▶ [DATA RECORDS]:
__________
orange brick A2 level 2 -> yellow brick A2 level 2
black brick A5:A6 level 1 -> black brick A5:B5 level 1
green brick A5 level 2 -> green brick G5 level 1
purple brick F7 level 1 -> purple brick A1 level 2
__________
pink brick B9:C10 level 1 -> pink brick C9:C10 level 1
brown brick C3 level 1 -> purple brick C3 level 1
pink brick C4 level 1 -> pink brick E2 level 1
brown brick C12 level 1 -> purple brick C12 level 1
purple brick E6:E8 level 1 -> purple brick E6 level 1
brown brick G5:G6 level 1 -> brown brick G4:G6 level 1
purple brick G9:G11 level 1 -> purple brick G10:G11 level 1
__________
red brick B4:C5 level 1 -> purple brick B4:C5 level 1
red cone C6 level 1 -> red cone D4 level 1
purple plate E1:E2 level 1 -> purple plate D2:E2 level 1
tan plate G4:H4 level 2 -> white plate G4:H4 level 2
__________
▶ [PROBLEM TO SOLVE]: Counting only lines that hold "pink", state how many appear in the records, and give nothing but the number.

▶ [SOLVED EXERCISE]: 2